[Object matching data]

━━━━━━━━━━━━━━━━━━━━━━━━━━━━━━

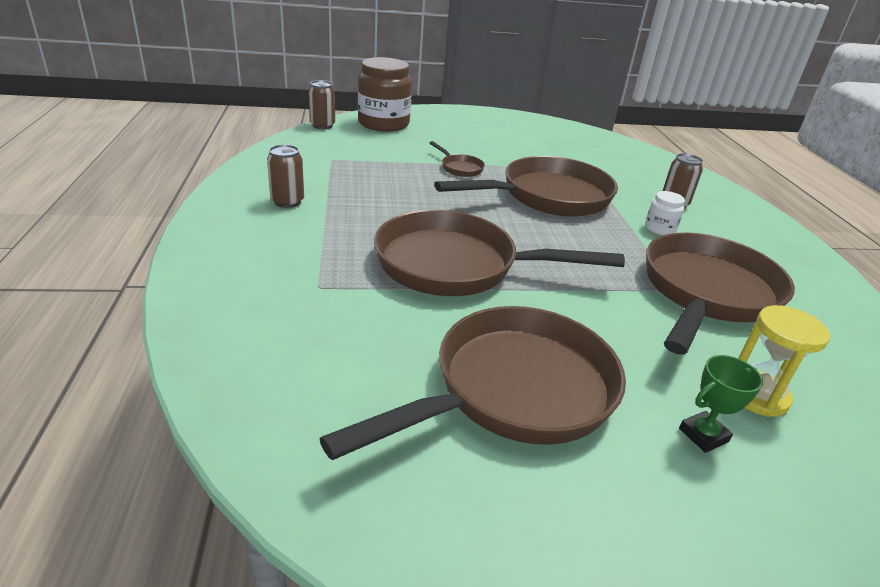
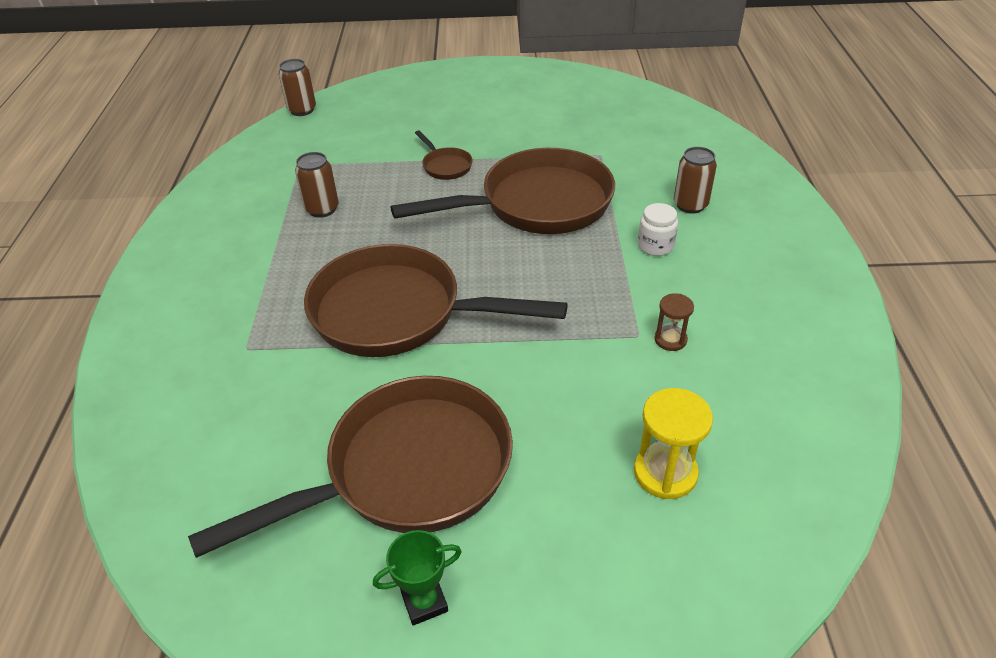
camera: 10 degrees right, 10 degrees up
(287, 202) = (238, 232): brown can -> brown can (322, 209)
(383, 124) = (374, 100): brown jar -> none
(703, 435) = (584, 521): green trophy -> green trophy (424, 602)
(706, 293) = (670, 339): brown pan -> brown hourglass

━━━━━━━━━━━━━━━━━━━━━━━━━━━━━━

# WORK TASK
Bring together all lines of the entries above in which the string "brown" occurs.

# SOLUTION FOR THIS PROBLEM
(287, 202) = (238, 232): brown can -> brown can (322, 209)
(383, 124) = (374, 100): brown jar -> none
(706, 293) = (670, 339): brown pan -> brown hourglass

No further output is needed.